### EXERCISE
Images aside, return all the entries exactly.

### DATA TO USE
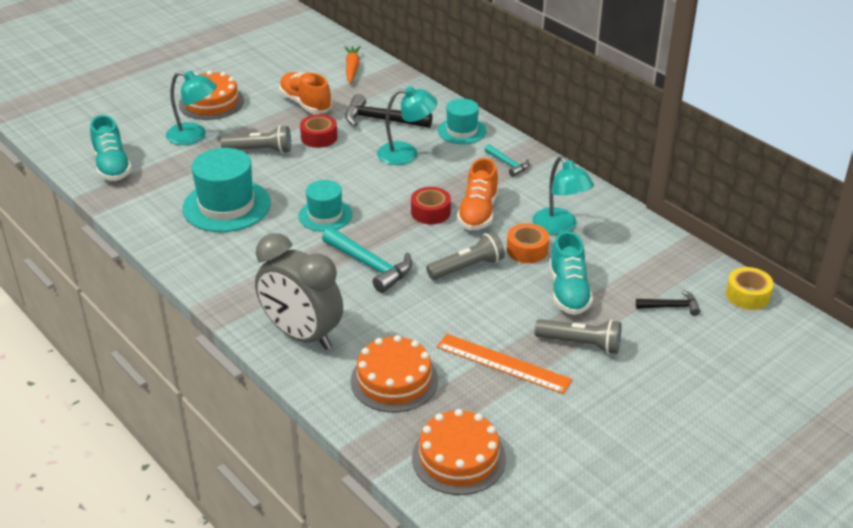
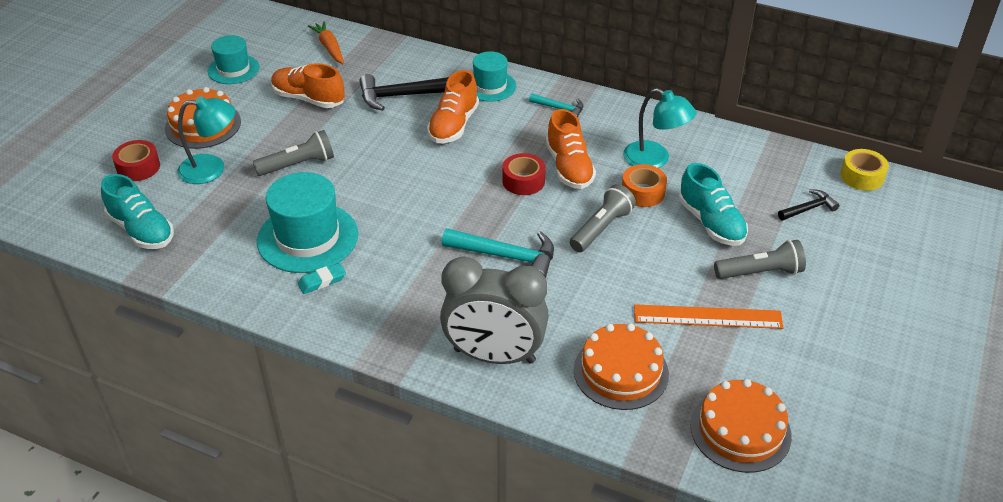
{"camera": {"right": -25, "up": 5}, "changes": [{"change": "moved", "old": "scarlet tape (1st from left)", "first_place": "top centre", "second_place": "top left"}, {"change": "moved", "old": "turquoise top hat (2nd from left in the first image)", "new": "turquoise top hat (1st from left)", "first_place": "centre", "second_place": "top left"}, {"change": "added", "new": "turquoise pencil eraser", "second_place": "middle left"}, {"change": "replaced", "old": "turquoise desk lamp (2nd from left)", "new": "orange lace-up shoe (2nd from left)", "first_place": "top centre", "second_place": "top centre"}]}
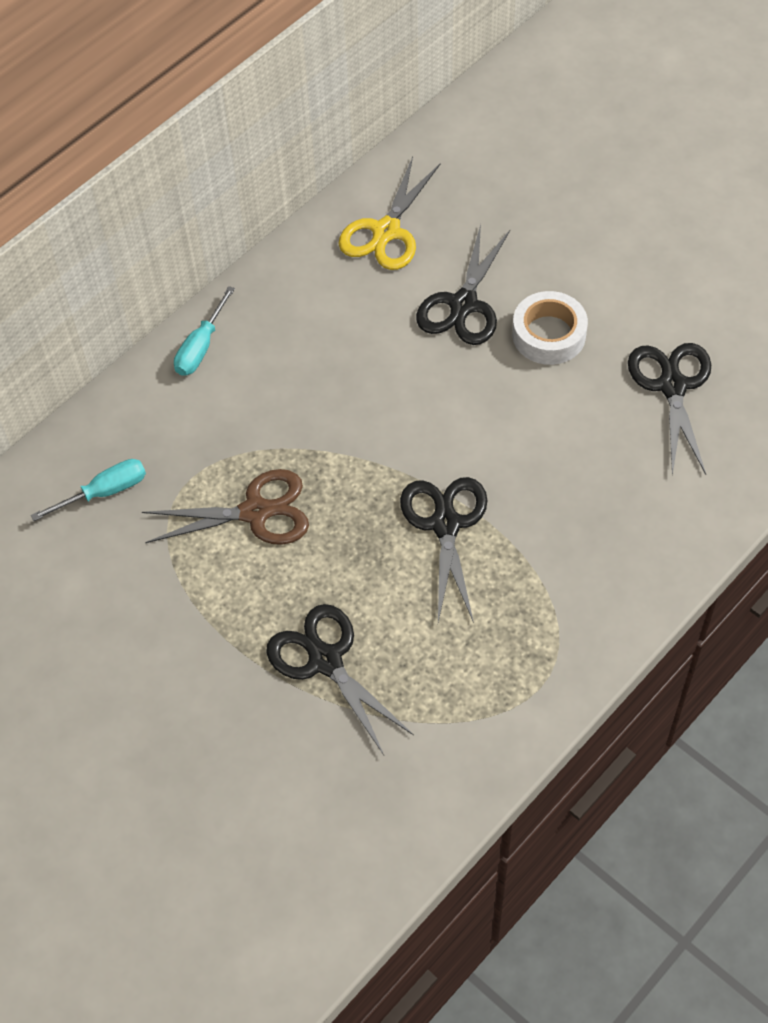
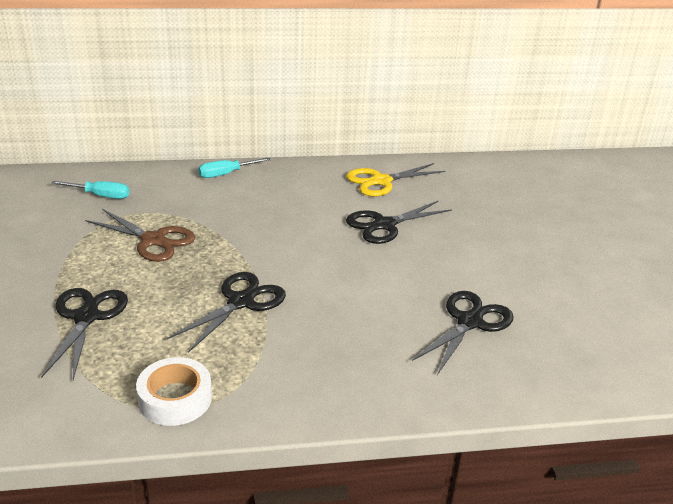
{"camera": {"right": 35, "up": -25}, "changes": [{"change": "moved", "old": "white tape", "first_place": "top right", "second_place": "bottom left"}]}
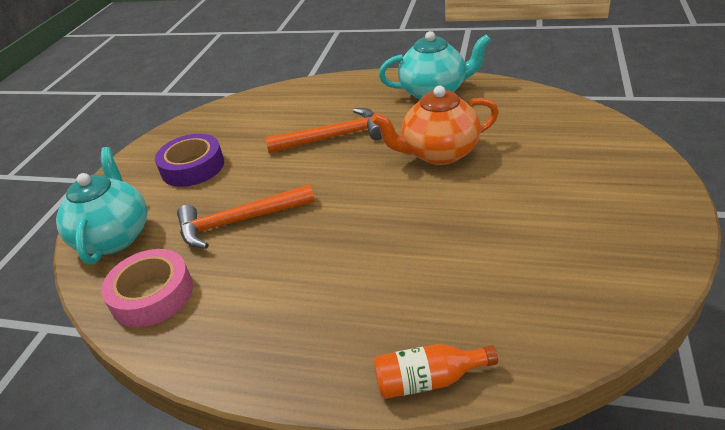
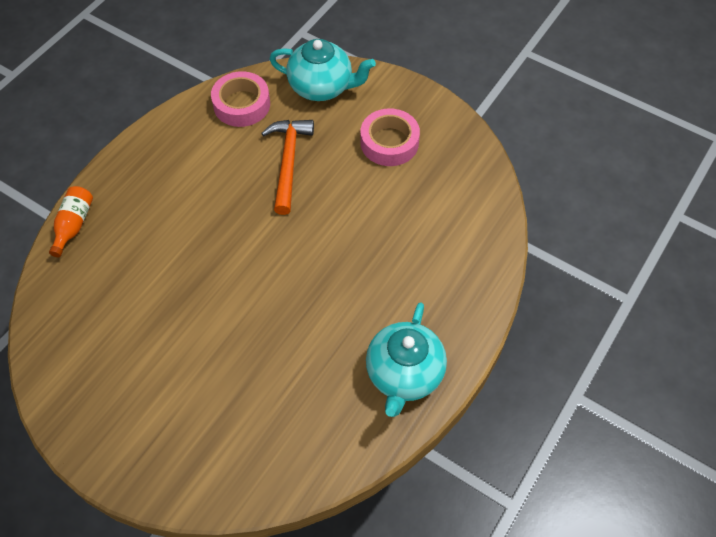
{"camera": {"right": 105, "up": 20}, "changes": [{"change": "recoloured", "old": "purple tape", "new": "rose-pink tape (2nd from left)", "first_place": "middle left", "second_place": "top centre"}, {"change": "removed", "old": "orange claw hammer (2nd from left)", "first_place": "top centre"}, {"change": "removed", "old": "orange tea pot", "first_place": "top centre"}]}
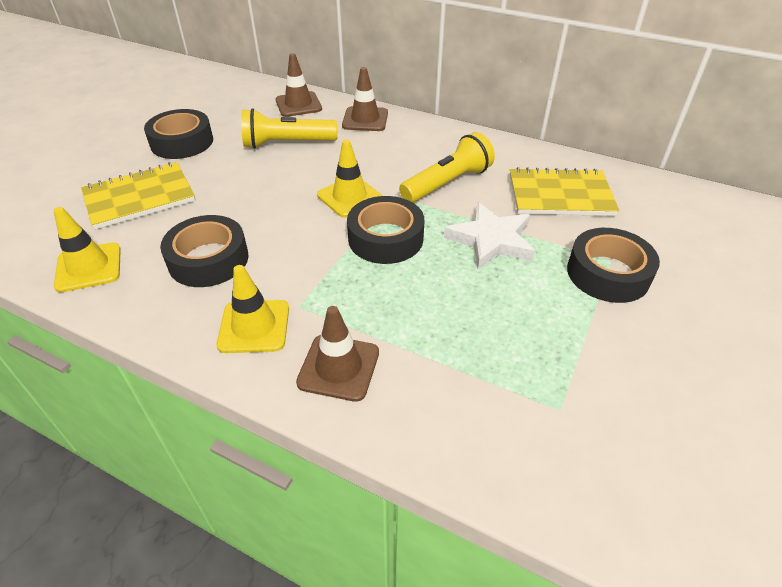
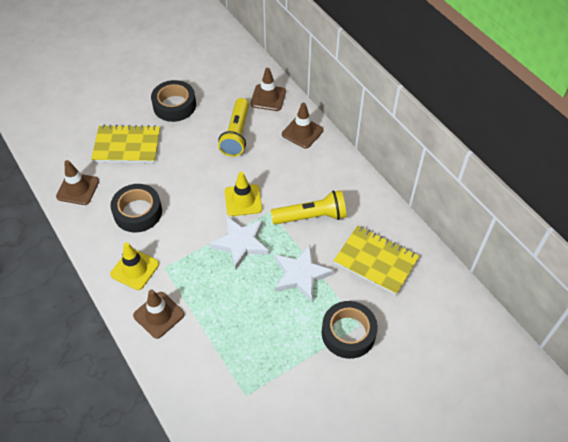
{"camera": {"right": 30, "up": 10}, "changes": [{"change": "recoloured", "old": "golden traffic cone (1st from left)", "new": "russet traffic cone (1st from left)", "first_place": "middle left", "second_place": "middle left"}, {"change": "replaced", "old": "jet-black tape (3rd from left)", "new": "white five-pointed star (1st from left)", "first_place": "centre", "second_place": "centre"}, {"change": "turned", "old": "golden flashlight (1st from left)", "first_place": "top centre", "second_place": "top centre", "degrees": -105}]}
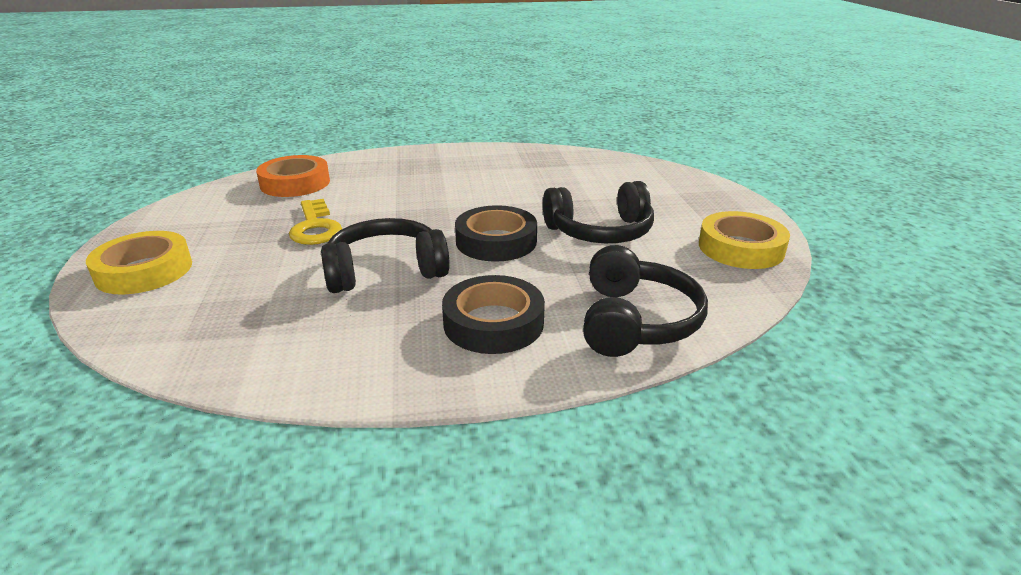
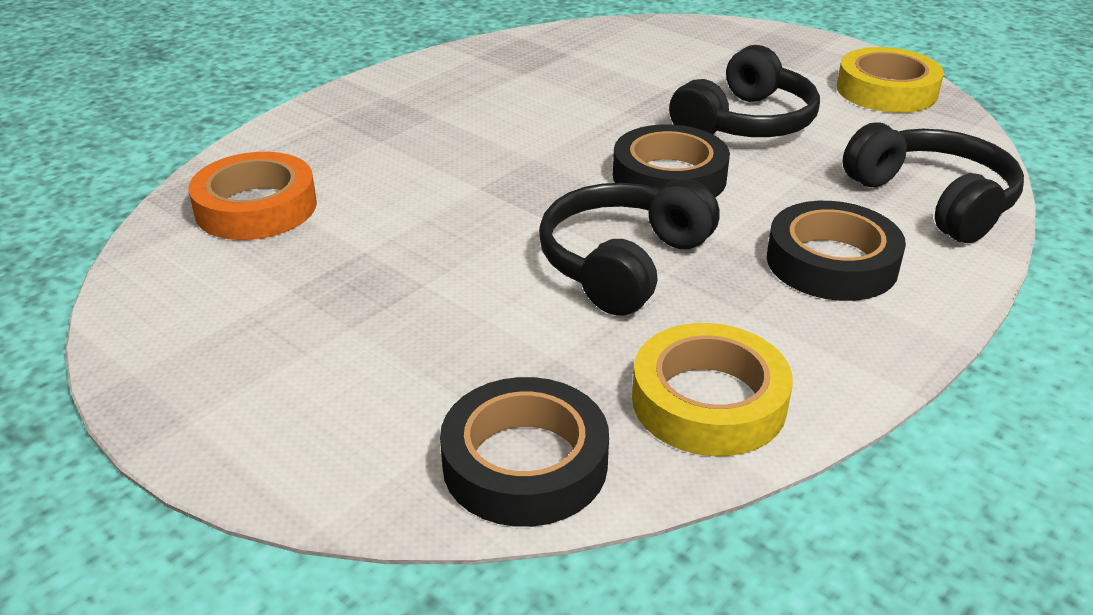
{"camera": {"right": -40, "up": 5}, "changes": [{"change": "added", "new": "jet-black tape (1st from left)", "second_place": "bottom centre"}, {"change": "moved", "old": "golden tape (1st from left)", "first_place": "middle left", "second_place": "centre"}, {"change": "removed", "old": "golden door key", "first_place": "middle left"}]}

### TASK RESULT
{"camera": {"right": -25, "up": 5}, "changes": [{"change": "moved", "old": "scarlet tape (1st from left)", "first_place": "top centre", "second_place": "top left"}, {"change": "moved", "old": "turquoise top hat (2nd from left in the first image)", "new": "turquoise top hat (1st from left)", "first_place": "centre", "second_place": "top left"}, {"change": "added", "new": "turquoise pencil eraser", "second_place": "middle left"}, {"change": "replaced", "old": "turquoise desk lamp (2nd from left)", "new": "orange lace-up shoe (2nd from left)", "first_place": "top centre", "second_place": "top centre"}]}
{"camera": {"right": 35, "up": -25}, "changes": [{"change": "moved", "old": "white tape", "first_place": "top right", "second_place": "bottom left"}]}
{"camera": {"right": 105, "up": 20}, "changes": [{"change": "recoloured", "old": "purple tape", "new": "rose-pink tape (2nd from left)", "first_place": "middle left", "second_place": "top centre"}, {"change": "removed", "old": "orange claw hammer (2nd from left)", "first_place": "top centre"}, {"change": "removed", "old": "orange tea pot", "first_place": "top centre"}]}
{"camera": {"right": 30, "up": 10}, "changes": [{"change": "recoloured", "old": "golden traffic cone (1st from left)", "new": "russet traffic cone (1st from left)", "first_place": "middle left", "second_place": "middle left"}, {"change": "replaced", "old": "jet-black tape (3rd from left)", "new": "white five-pointed star (1st from left)", "first_place": "centre", "second_place": "centre"}, {"change": "turned", "old": "golden flashlight (1st from left)", "first_place": "top centre", "second_place": "top centre", "degrees": -105}]}
{"camera": {"right": -40, "up": 5}, "changes": [{"change": "added", "new": "jet-black tape (1st from left)", "second_place": "bottom centre"}, {"change": "moved", "old": "golden tape (1st from left)", "first_place": "middle left", "second_place": "centre"}, {"change": "removed", "old": "golden door key", "first_place": "middle left"}]}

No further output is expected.